*** Block opens ***

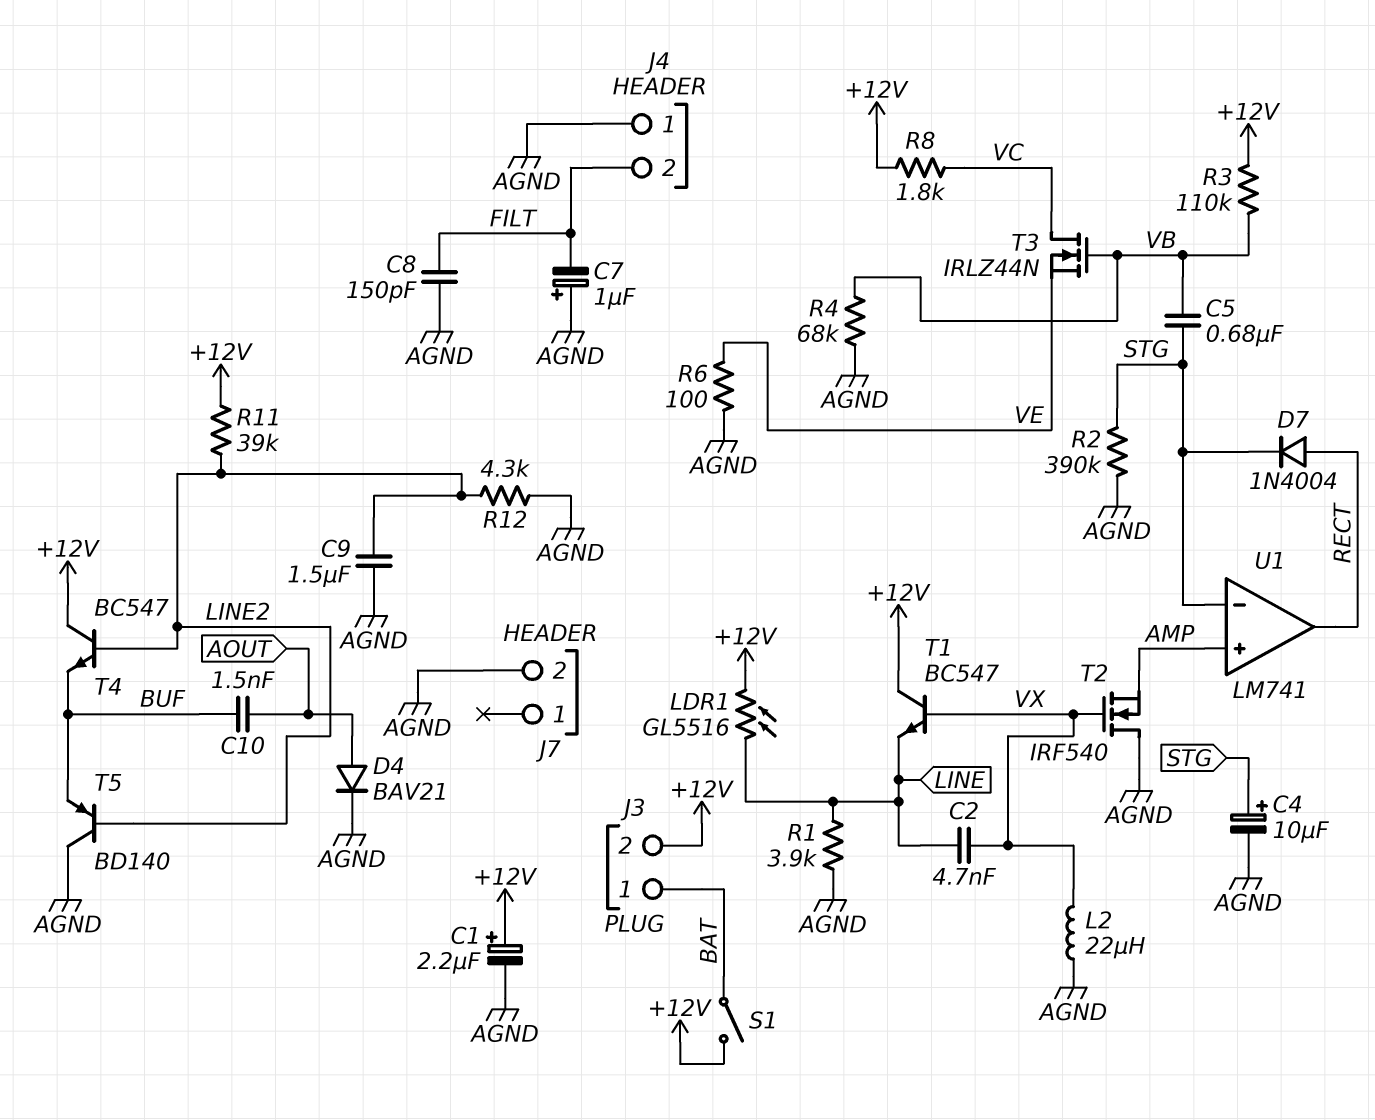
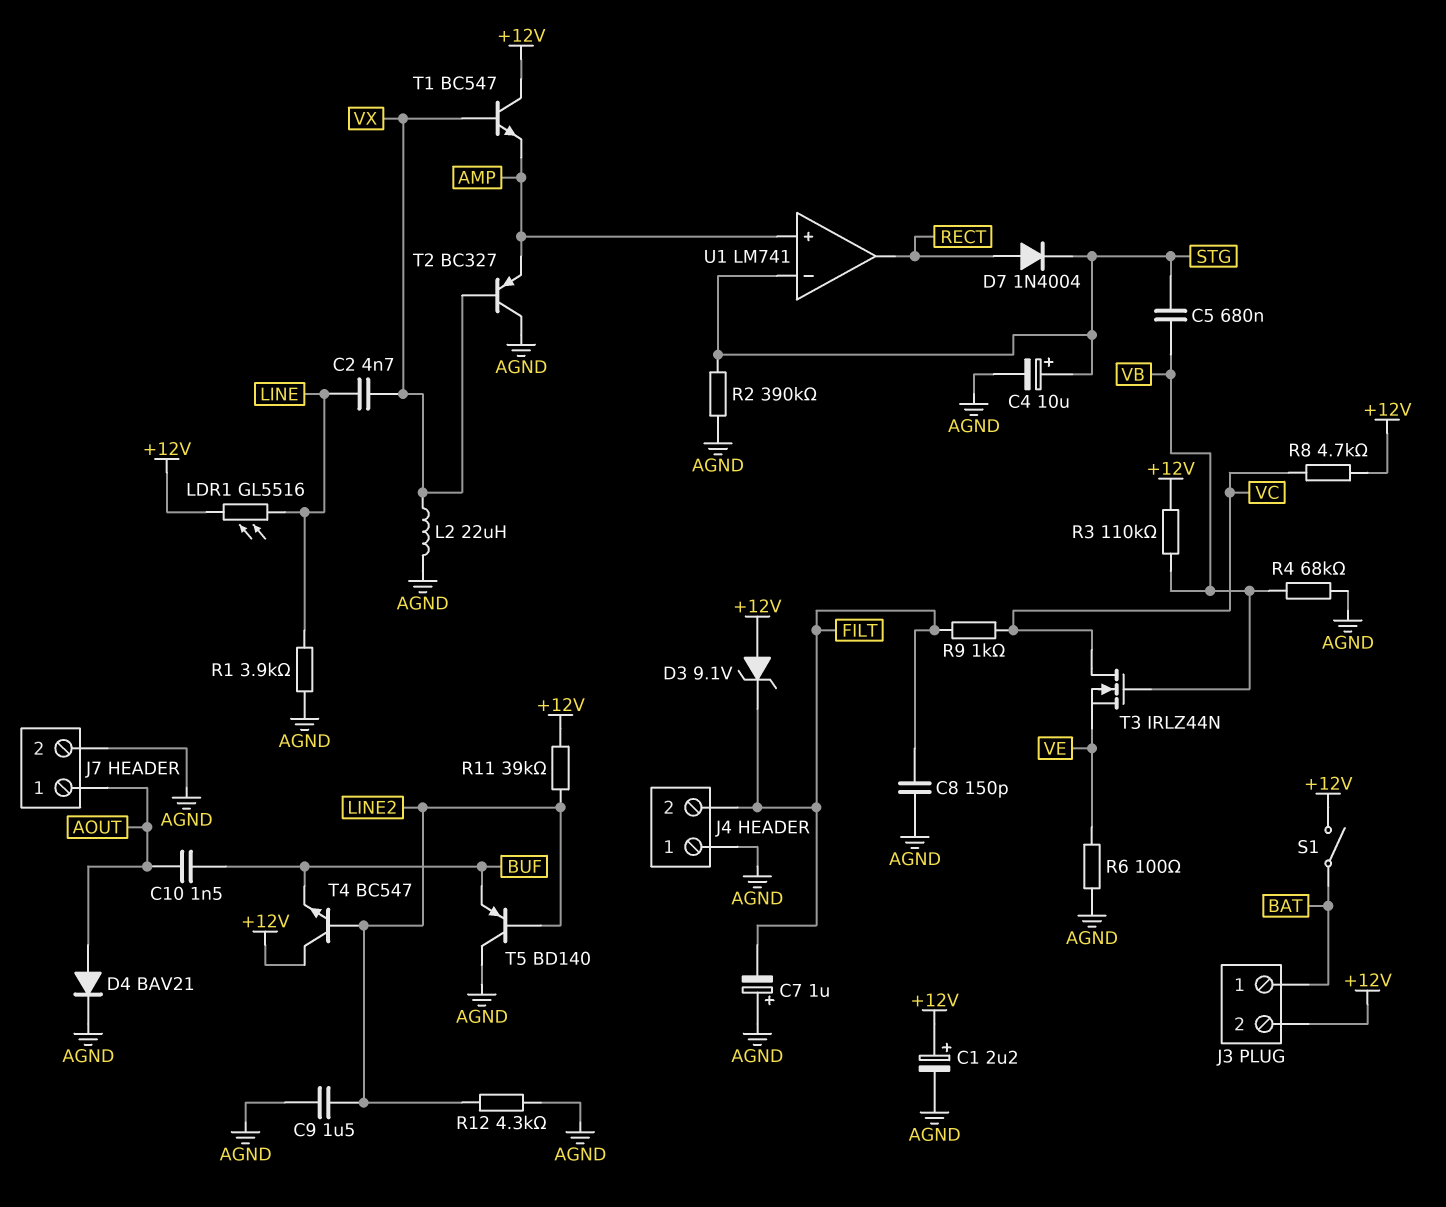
D3: none -> zener 9.1V (A +12V, K FILT)
J7 pin 1: none -> AOUT
R8: 1.8k (+12V, VC) -> 4.7k (+12V, VC)
R9: none -> 1k (FILT, VC)
T1: NPN BC547 (B VX, C +12V, E LINE) -> NPN BC547 (B VX, C +12V, E AMP)
T2: NMOS IRF540 (G VX, D AGND, S AMP) -> PNP BC327 (B VX, C AGND, E AMP)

*** Block closes ***

What you will do
Your reply should be only the count of lines in the entries above that contain the word "none".

Written reply
3